[Start of Attachment]
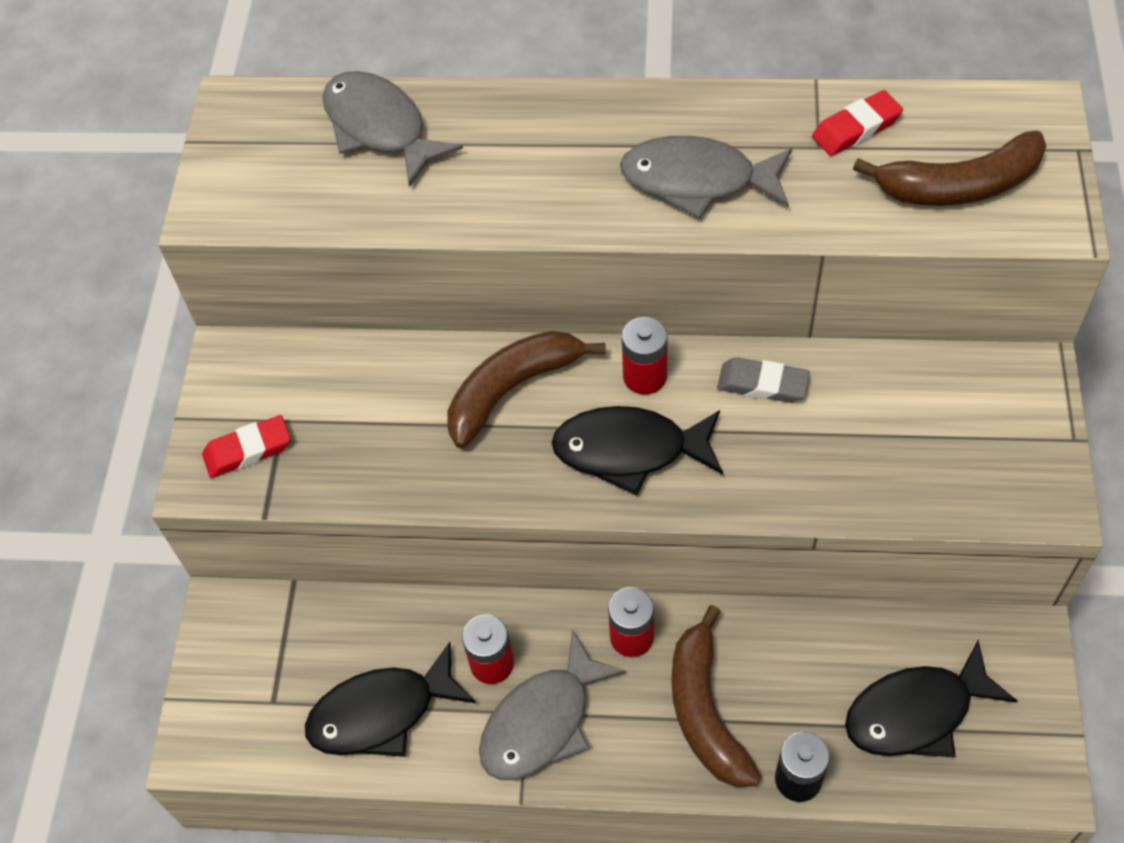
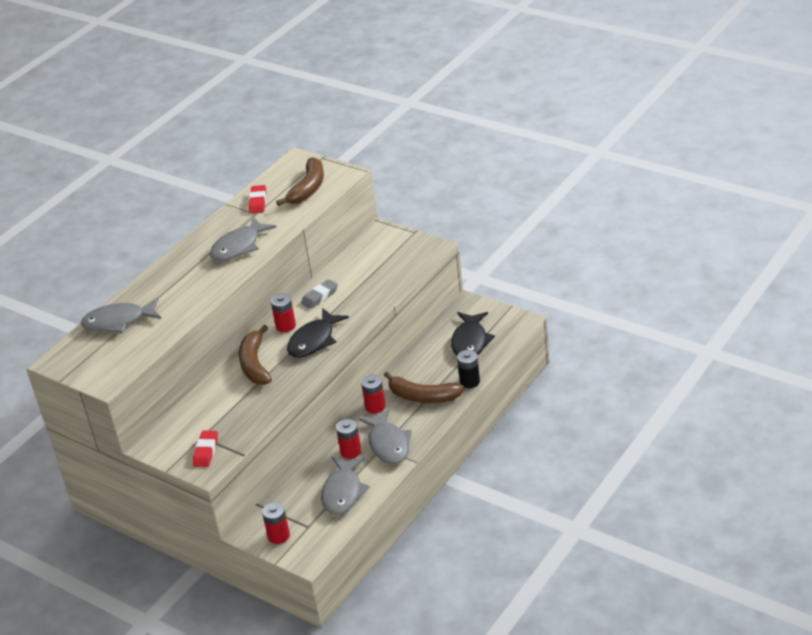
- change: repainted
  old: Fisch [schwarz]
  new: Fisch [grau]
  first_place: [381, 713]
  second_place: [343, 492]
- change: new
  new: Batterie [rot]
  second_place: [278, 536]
[End of Attachment]
- PROBLEM DETAILS: In the data above, find the line containing "- change: new", then copy it and every later line exactly.

- WORKED SOLUTION:
- change: new
  new: Batterie [rot]
  second_place: [278, 536]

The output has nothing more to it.